» What is required: Copy out the items below, putting "blank" wherever "none" appears and leaving every other character unchanged.

--- Begin ---

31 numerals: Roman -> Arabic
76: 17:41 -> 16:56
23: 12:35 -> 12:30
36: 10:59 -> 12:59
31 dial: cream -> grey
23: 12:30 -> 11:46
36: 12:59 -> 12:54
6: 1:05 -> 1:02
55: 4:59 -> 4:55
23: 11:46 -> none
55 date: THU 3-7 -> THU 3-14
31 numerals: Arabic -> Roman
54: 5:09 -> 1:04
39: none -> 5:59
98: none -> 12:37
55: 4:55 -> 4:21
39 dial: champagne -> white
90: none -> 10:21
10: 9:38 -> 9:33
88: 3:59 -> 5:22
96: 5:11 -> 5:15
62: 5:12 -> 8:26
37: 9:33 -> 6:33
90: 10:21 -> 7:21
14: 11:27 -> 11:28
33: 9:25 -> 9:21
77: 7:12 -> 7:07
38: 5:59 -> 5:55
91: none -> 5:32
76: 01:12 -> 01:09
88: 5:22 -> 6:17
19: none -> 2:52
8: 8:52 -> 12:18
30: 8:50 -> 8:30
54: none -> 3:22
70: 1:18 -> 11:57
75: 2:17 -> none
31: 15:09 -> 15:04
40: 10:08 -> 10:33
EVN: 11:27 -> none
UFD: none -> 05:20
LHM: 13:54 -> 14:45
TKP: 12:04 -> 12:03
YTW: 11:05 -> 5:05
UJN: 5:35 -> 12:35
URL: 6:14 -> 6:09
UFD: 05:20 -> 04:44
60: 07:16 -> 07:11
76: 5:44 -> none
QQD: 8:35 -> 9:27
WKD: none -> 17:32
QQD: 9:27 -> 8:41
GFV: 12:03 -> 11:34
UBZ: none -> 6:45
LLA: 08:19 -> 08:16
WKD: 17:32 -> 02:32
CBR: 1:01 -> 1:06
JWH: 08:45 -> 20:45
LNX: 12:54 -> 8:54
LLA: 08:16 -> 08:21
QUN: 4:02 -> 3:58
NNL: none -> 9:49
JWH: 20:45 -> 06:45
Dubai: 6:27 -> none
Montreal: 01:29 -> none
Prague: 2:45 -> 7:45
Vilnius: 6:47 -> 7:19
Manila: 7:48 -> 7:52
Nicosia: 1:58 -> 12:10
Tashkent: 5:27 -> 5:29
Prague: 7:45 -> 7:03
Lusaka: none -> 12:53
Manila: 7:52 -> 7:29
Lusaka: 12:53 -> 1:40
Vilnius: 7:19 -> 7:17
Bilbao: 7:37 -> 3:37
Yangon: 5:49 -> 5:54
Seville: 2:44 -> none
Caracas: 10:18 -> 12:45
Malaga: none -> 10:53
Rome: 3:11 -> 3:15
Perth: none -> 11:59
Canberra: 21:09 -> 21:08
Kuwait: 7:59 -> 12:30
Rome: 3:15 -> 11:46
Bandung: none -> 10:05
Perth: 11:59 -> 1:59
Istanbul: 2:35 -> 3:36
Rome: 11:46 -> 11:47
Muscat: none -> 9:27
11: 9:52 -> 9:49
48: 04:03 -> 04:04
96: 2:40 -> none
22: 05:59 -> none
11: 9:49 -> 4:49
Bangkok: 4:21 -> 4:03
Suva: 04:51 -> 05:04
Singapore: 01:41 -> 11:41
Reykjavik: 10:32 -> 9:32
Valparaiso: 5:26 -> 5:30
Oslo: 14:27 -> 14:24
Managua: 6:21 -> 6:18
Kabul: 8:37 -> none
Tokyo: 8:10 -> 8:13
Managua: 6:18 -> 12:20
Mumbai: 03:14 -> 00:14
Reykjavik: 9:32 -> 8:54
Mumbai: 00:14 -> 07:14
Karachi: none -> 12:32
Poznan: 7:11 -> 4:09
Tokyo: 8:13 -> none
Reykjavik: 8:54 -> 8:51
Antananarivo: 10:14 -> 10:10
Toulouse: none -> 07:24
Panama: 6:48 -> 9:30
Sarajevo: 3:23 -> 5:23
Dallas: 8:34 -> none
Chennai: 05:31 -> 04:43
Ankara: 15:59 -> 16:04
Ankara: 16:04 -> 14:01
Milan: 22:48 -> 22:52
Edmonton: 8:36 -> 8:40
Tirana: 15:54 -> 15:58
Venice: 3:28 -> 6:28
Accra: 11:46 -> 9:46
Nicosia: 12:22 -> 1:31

--- End ---

» The reply:
31 numerals: Roman -> Arabic
76: 17:41 -> 16:56
23: 12:35 -> 12:30
36: 10:59 -> 12:59
31 dial: cream -> grey
23: 12:30 -> 11:46
36: 12:59 -> 12:54
6: 1:05 -> 1:02
55: 4:59 -> 4:55
23: 11:46 -> blank
55 date: THU 3-7 -> THU 3-14
31 numerals: Arabic -> Roman
54: 5:09 -> 1:04
39: blank -> 5:59
98: blank -> 12:37
55: 4:55 -> 4:21
39 dial: champagne -> white
90: blank -> 10:21
10: 9:38 -> 9:33
88: 3:59 -> 5:22
96: 5:11 -> 5:15
62: 5:12 -> 8:26
37: 9:33 -> 6:33
90: 10:21 -> 7:21
14: 11:27 -> 11:28
33: 9:25 -> 9:21
77: 7:12 -> 7:07
38: 5:59 -> 5:55
91: blank -> 5:32
76: 01:12 -> 01:09
88: 5:22 -> 6:17
19: blank -> 2:52
8: 8:52 -> 12:18
30: 8:50 -> 8:30
54: blank -> 3:22
70: 1:18 -> 11:57
75: 2:17 -> blank
31: 15:09 -> 15:04
40: 10:08 -> 10:33
EVN: 11:27 -> blank
UFD: blank -> 05:20
LHM: 13:54 -> 14:45
TKP: 12:04 -> 12:03
YTW: 11:05 -> 5:05
UJN: 5:35 -> 12:35
URL: 6:14 -> 6:09
UFD: 05:20 -> 04:44
60: 07:16 -> 07:11
76: 5:44 -> blank
QQD: 8:35 -> 9:27
WKD: blank -> 17:32
QQD: 9:27 -> 8:41
GFV: 12:03 -> 11:34
UBZ: blank -> 6:45
LLA: 08:19 -> 08:16
WKD: 17:32 -> 02:32
CBR: 1:01 -> 1:06
JWH: 08:45 -> 20:45
LNX: 12:54 -> 8:54
LLA: 08:16 -> 08:21
QUN: 4:02 -> 3:58
NNL: blank -> 9:49
JWH: 20:45 -> 06:45
Dubai: 6:27 -> blank
Montreal: 01:29 -> blank
Prague: 2:45 -> 7:45
Vilnius: 6:47 -> 7:19
Manila: 7:48 -> 7:52
Nicosia: 1:58 -> 12:10
Tashkent: 5:27 -> 5:29
Prague: 7:45 -> 7:03
Lusaka: blank -> 12:53
Manila: 7:52 -> 7:29
Lusaka: 12:53 -> 1:40
Vilnius: 7:19 -> 7:17
Bilbao: 7:37 -> 3:37
Yangon: 5:49 -> 5:54
Seville: 2:44 -> blank
Caracas: 10:18 -> 12:45
Malaga: blank -> 10:53
Rome: 3:11 -> 3:15
Perth: blank -> 11:59
Canberra: 21:09 -> 21:08
Kuwait: 7:59 -> 12:30
Rome: 3:15 -> 11:46
Bandung: blank -> 10:05
Perth: 11:59 -> 1:59
Istanbul: 2:35 -> 3:36
Rome: 11:46 -> 11:47
Muscat: blank -> 9:27
11: 9:52 -> 9:49
48: 04:03 -> 04:04
96: 2:40 -> blank
22: 05:59 -> blank
11: 9:49 -> 4:49
Bangkok: 4:21 -> 4:03
Suva: 04:51 -> 05:04
Singapore: 01:41 -> 11:41
Reykjavik: 10:32 -> 9:32
Valparaiso: 5:26 -> 5:30
Oslo: 14:27 -> 14:24
Managua: 6:21 -> 6:18
Kabul: 8:37 -> blank
Tokyo: 8:10 -> 8:13
Managua: 6:18 -> 12:20
Mumbai: 03:14 -> 00:14
Reykjavik: 9:32 -> 8:54
Mumbai: 00:14 -> 07:14
Karachi: blank -> 12:32
Poznan: 7:11 -> 4:09
Tokyo: 8:13 -> blank
Reykjavik: 8:54 -> 8:51
Antananarivo: 10:14 -> 10:10
Toulouse: blank -> 07:24
Panama: 6:48 -> 9:30
Sarajevo: 3:23 -> 5:23
Dallas: 8:34 -> blank
Chennai: 05:31 -> 04:43
Ankara: 15:59 -> 16:04
Ankara: 16:04 -> 14:01
Milan: 22:48 -> 22:52
Edmonton: 8:36 -> 8:40
Tirana: 15:54 -> 15:58
Venice: 3:28 -> 6:28
Accra: 11:46 -> 9:46
Nicosia: 12:22 -> 1:31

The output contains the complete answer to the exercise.